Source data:
---

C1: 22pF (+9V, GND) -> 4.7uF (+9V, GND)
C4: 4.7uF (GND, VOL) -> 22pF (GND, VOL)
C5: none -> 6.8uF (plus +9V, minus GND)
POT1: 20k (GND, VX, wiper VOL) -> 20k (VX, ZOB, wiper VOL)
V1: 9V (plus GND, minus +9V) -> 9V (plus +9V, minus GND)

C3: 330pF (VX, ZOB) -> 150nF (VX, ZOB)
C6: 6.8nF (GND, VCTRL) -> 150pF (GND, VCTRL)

---

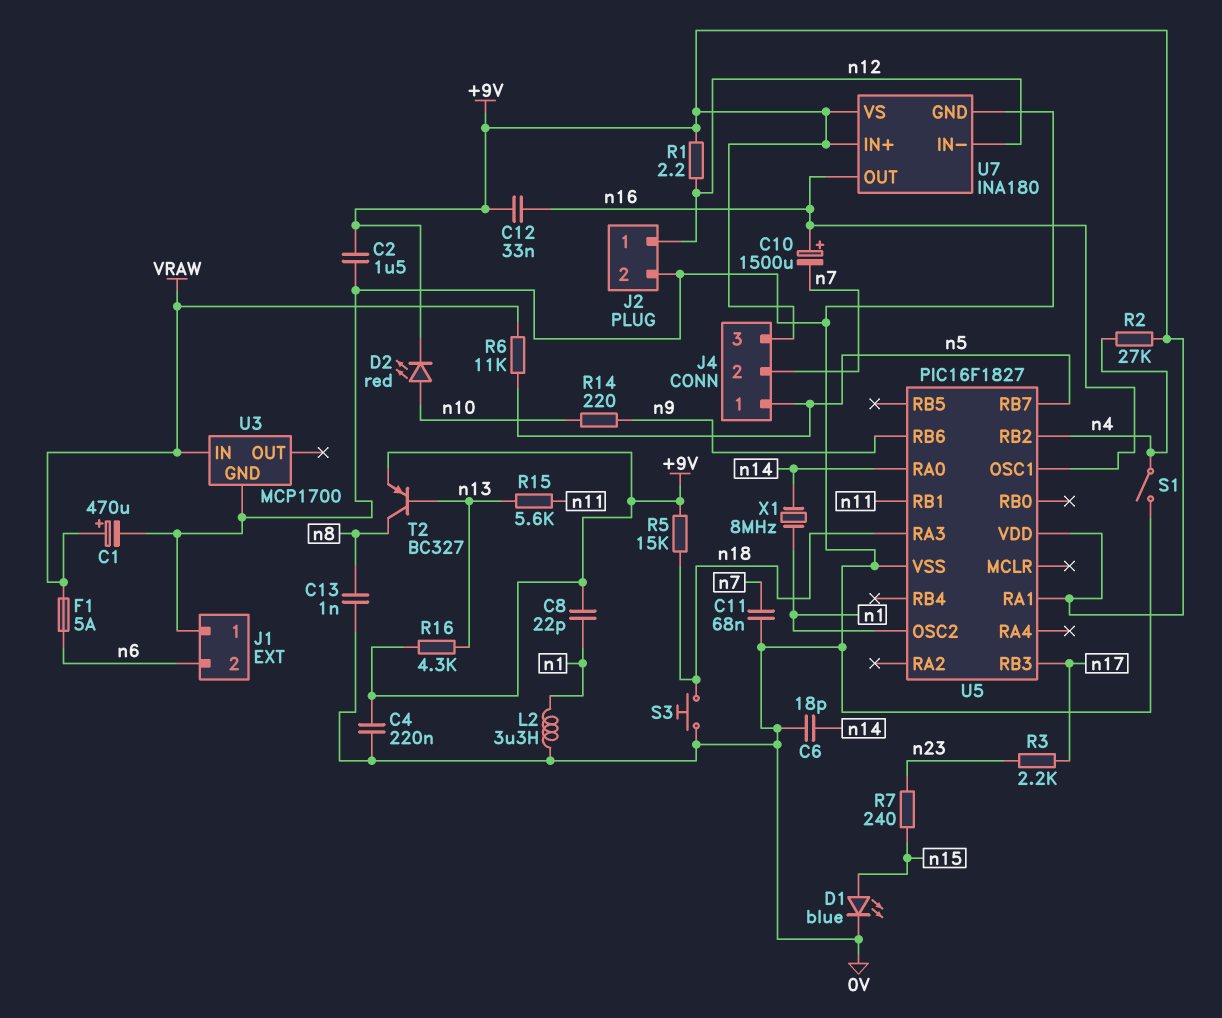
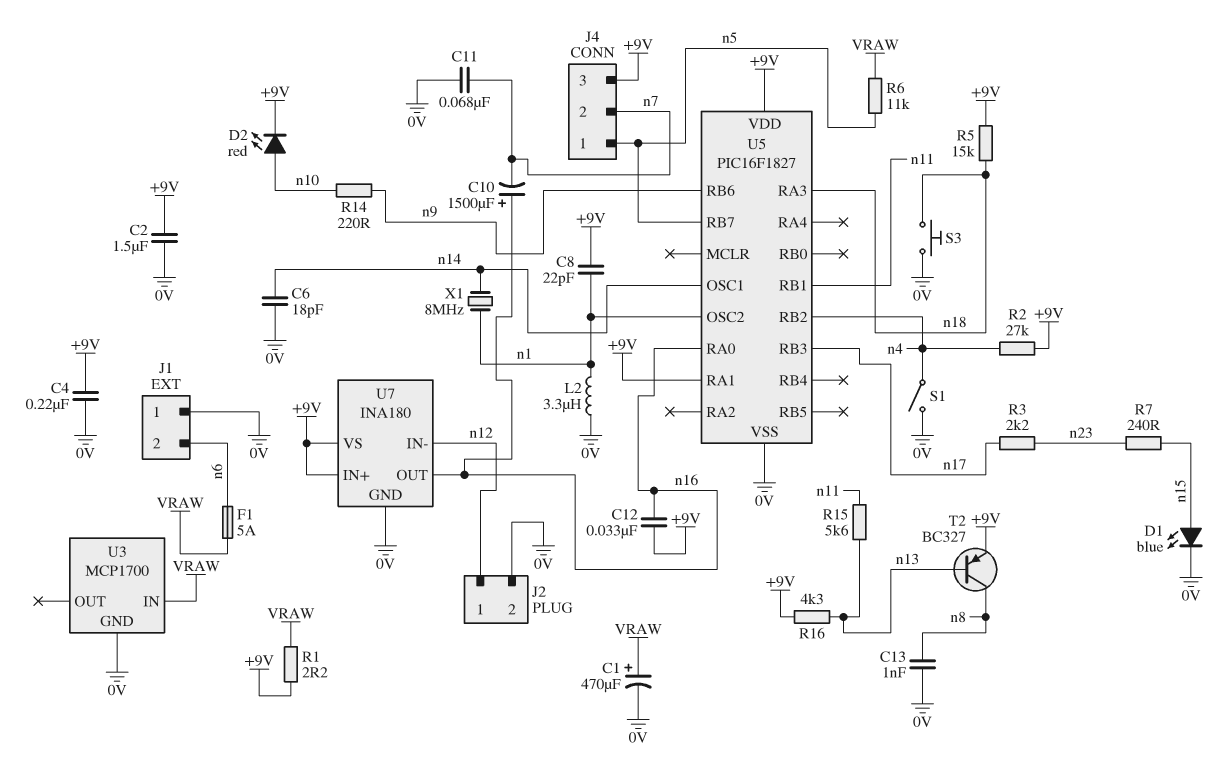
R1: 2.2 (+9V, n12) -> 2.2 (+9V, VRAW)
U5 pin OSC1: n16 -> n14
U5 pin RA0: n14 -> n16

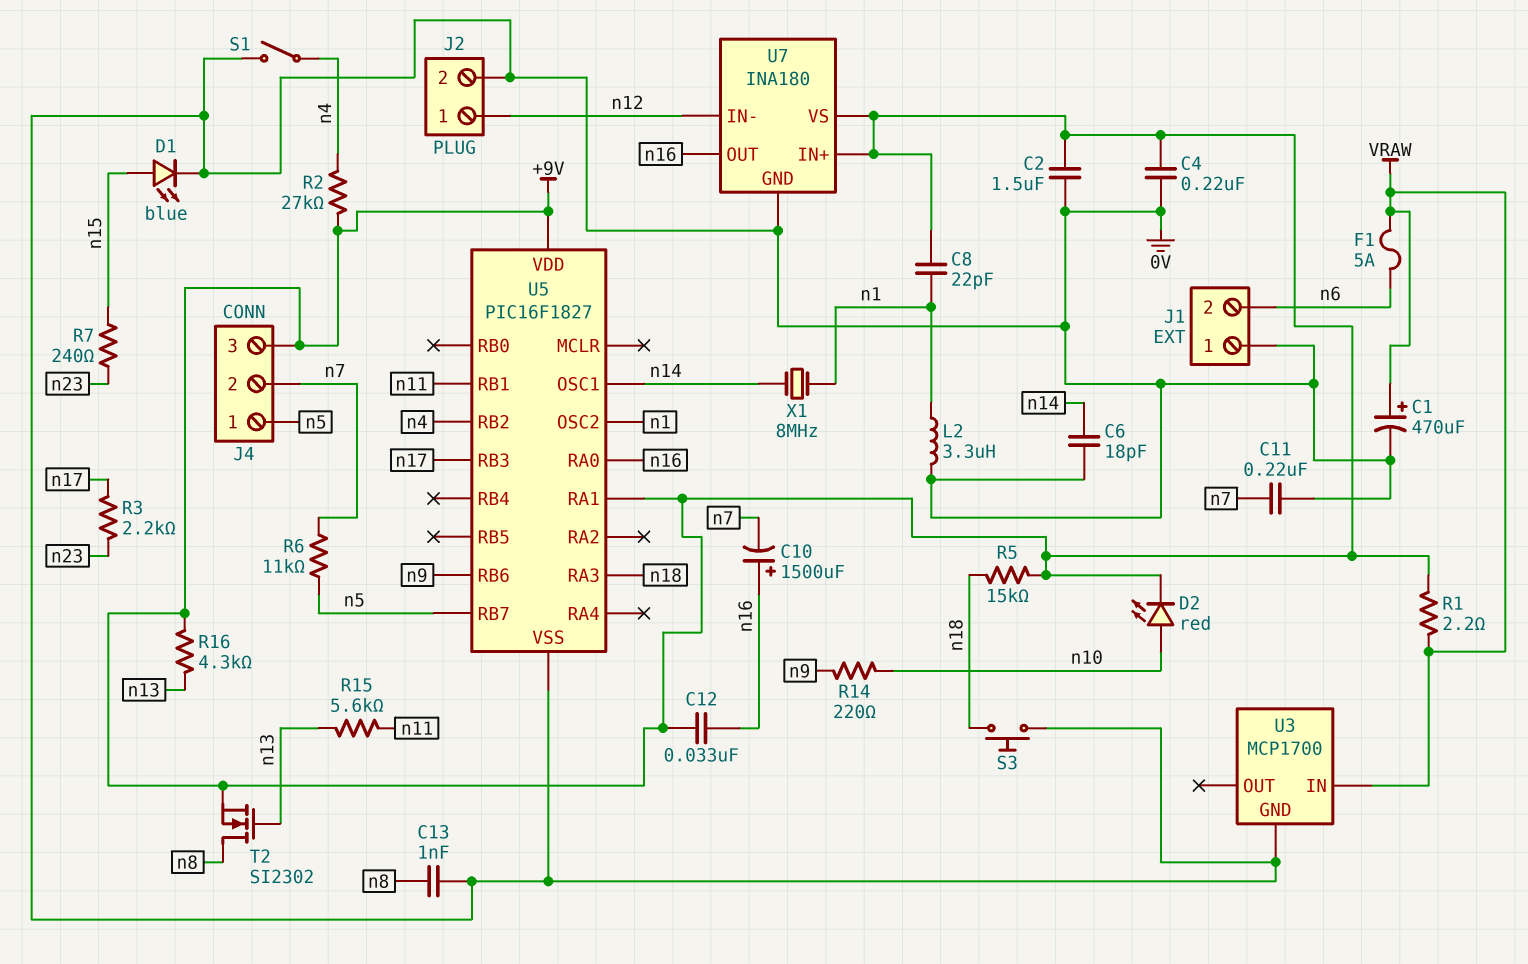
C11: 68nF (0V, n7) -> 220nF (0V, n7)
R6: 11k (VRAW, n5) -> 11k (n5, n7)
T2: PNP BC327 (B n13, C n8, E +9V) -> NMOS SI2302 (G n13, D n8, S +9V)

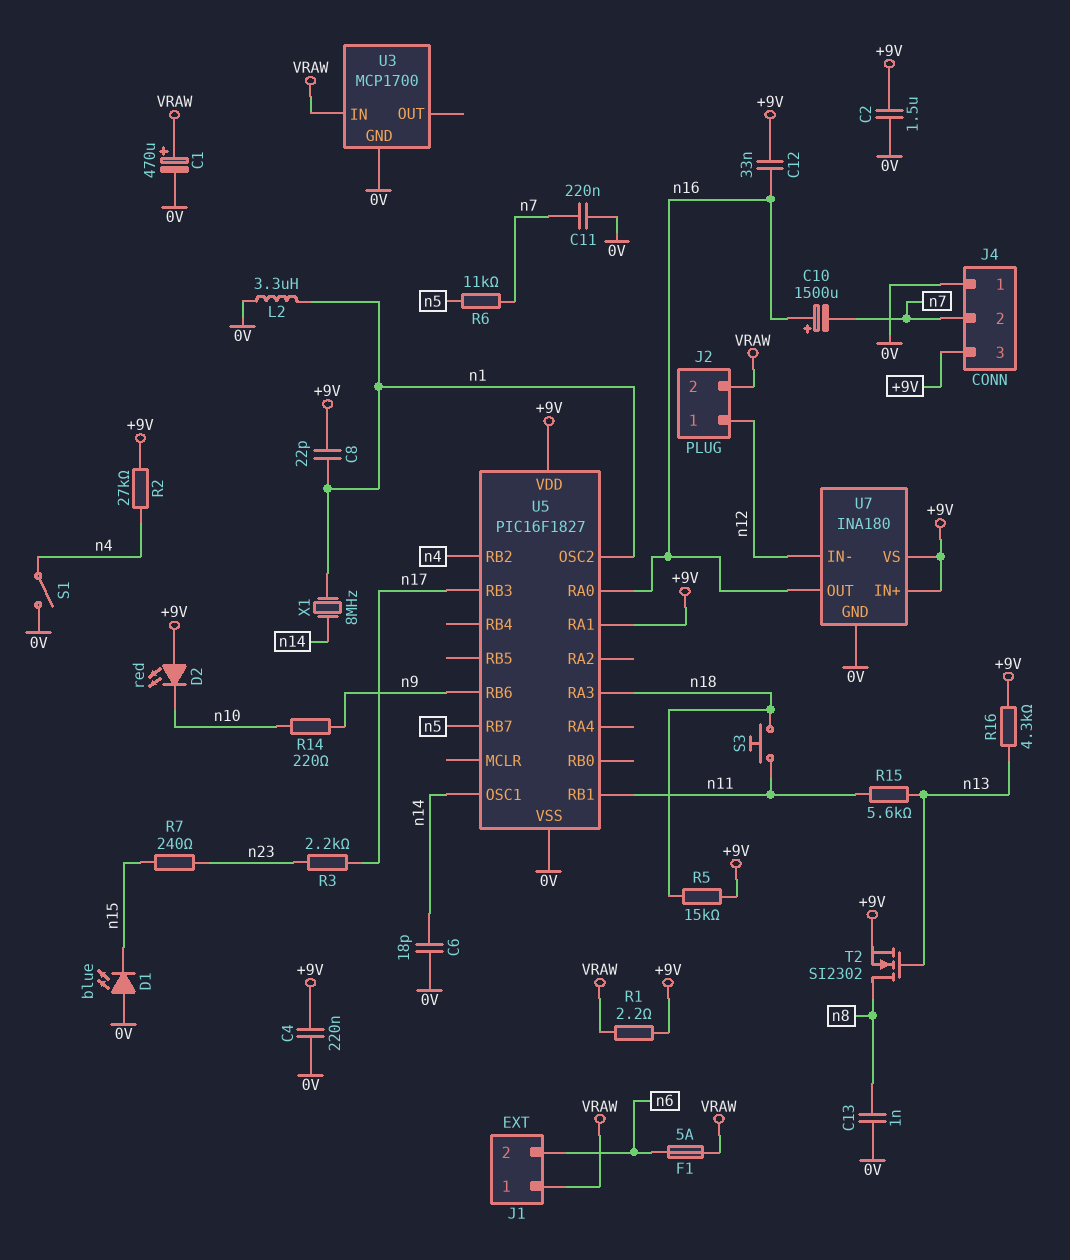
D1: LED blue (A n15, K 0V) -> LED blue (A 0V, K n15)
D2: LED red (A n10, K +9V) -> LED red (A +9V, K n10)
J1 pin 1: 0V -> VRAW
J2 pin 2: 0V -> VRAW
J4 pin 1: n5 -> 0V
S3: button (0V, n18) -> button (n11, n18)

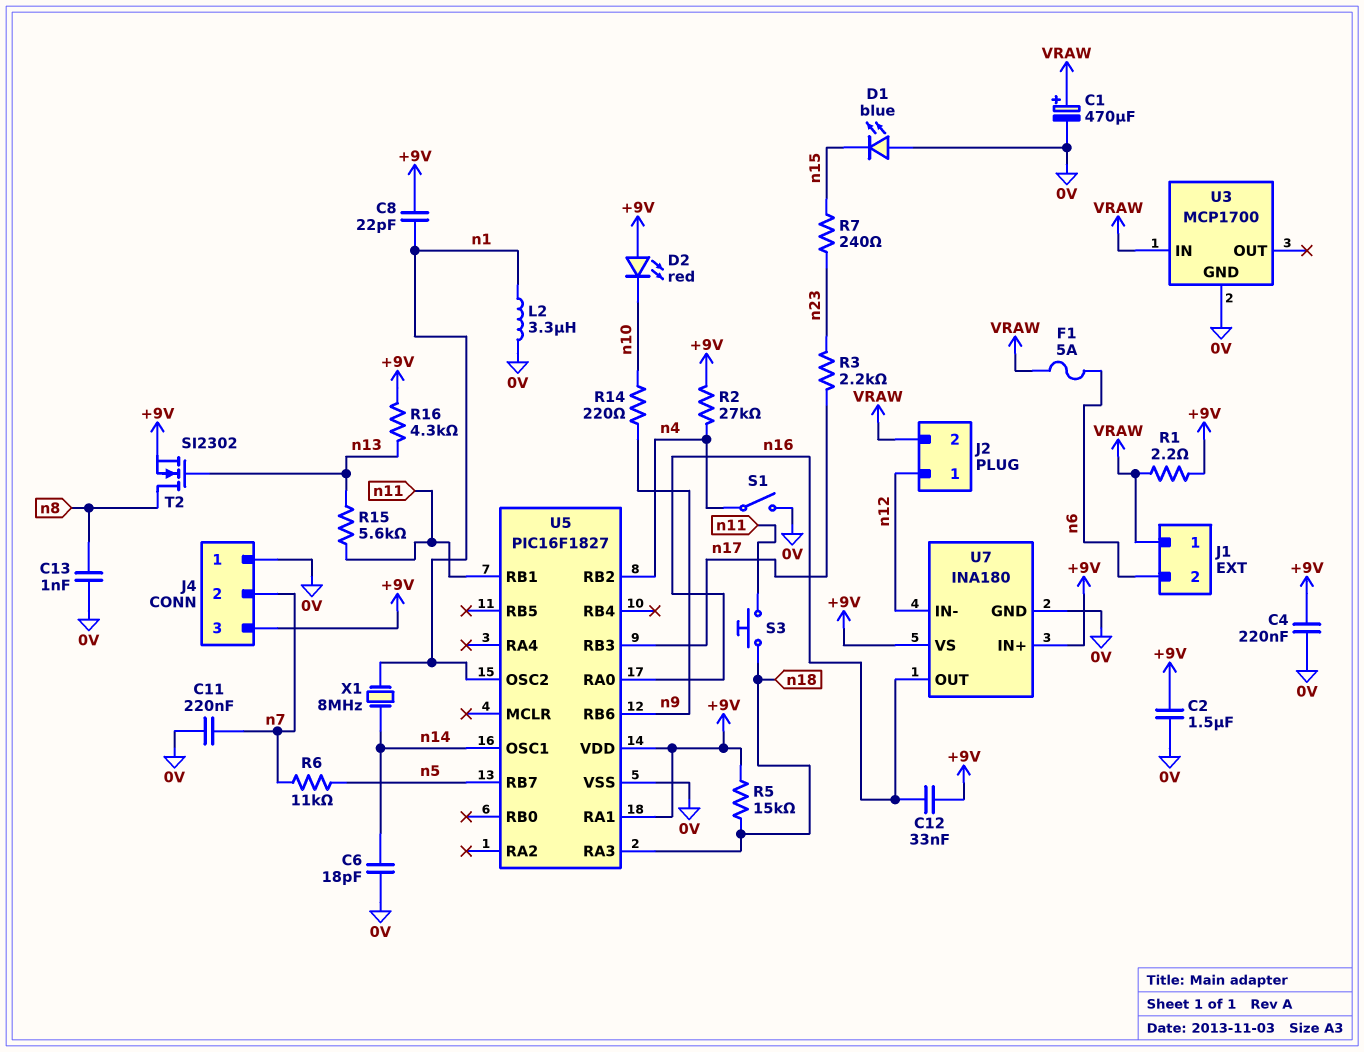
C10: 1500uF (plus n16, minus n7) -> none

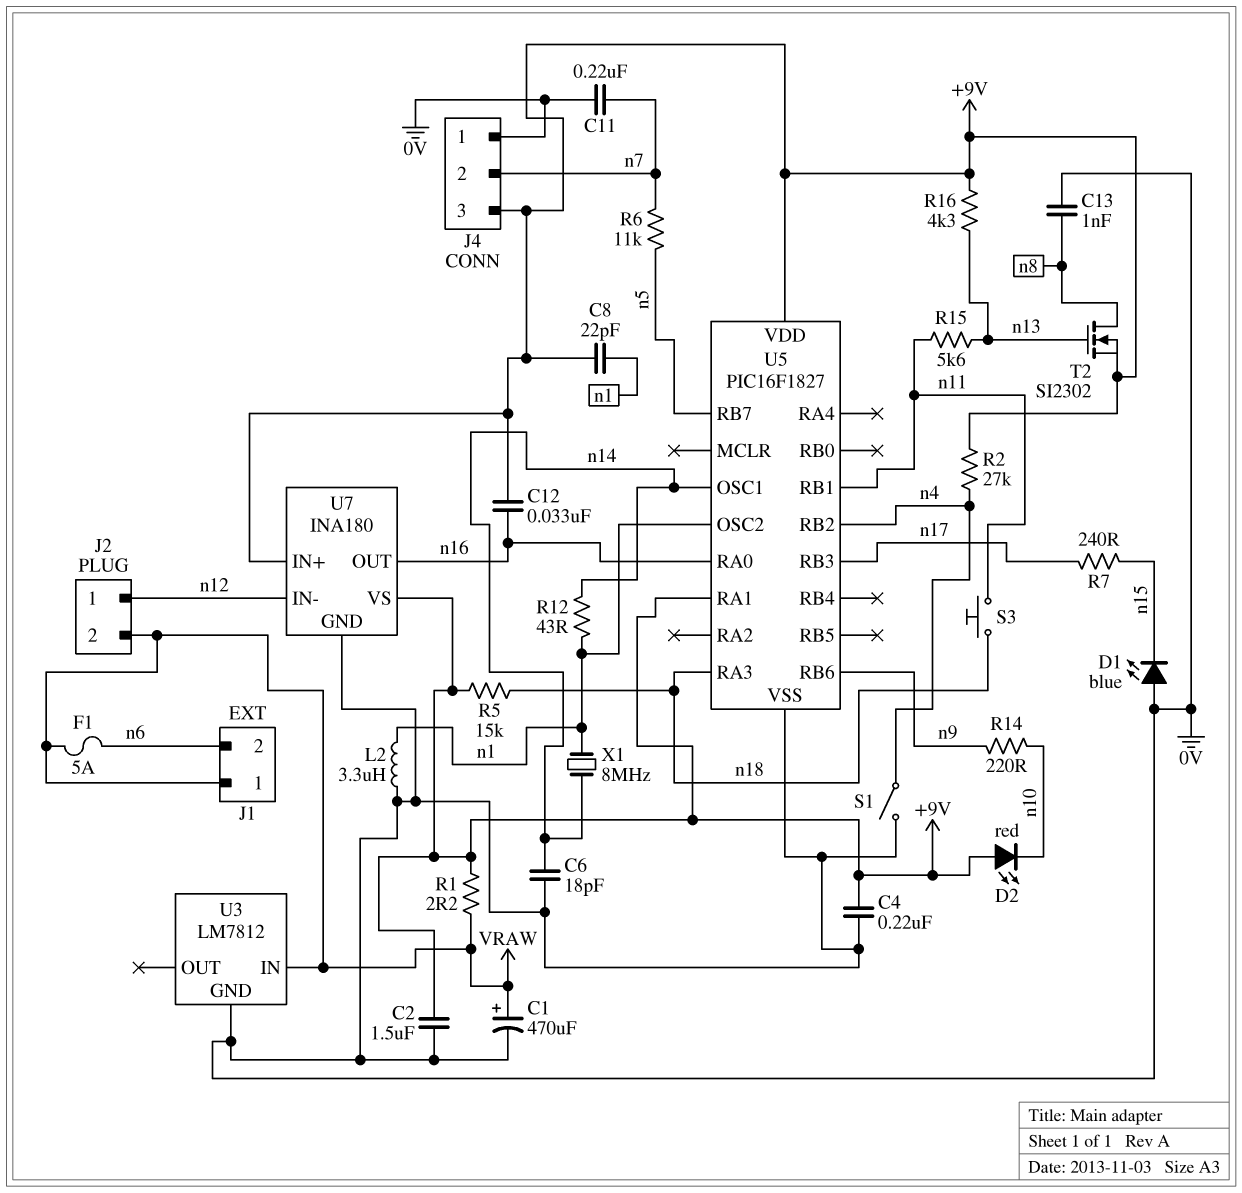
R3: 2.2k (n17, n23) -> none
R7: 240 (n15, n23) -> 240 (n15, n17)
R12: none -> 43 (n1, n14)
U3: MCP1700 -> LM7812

---

Task instructions:
From the records above, write out exactly the lines that begin at the line with "U5 pin RA0: n14 -> n16" and end at the line with "U3: MCP1700 -> LM7812". Pictures must not appear in the output.

Response below:
U5 pin RA0: n14 -> n16

C11: 68nF (0V, n7) -> 220nF (0V, n7)
R6: 11k (VRAW, n5) -> 11k (n5, n7)
T2: PNP BC327 (B n13, C n8, E +9V) -> NMOS SI2302 (G n13, D n8, S +9V)

D1: LED blue (A n15, K 0V) -> LED blue (A 0V, K n15)
D2: LED red (A n10, K +9V) -> LED red (A +9V, K n10)
J1 pin 1: 0V -> VRAW
J2 pin 2: 0V -> VRAW
J4 pin 1: n5 -> 0V
S3: button (0V, n18) -> button (n11, n18)

C10: 1500uF (plus n16, minus n7) -> none

R3: 2.2k (n17, n23) -> none
R7: 240 (n15, n23) -> 240 (n15, n17)
R12: none -> 43 (n1, n14)
U3: MCP1700 -> LM7812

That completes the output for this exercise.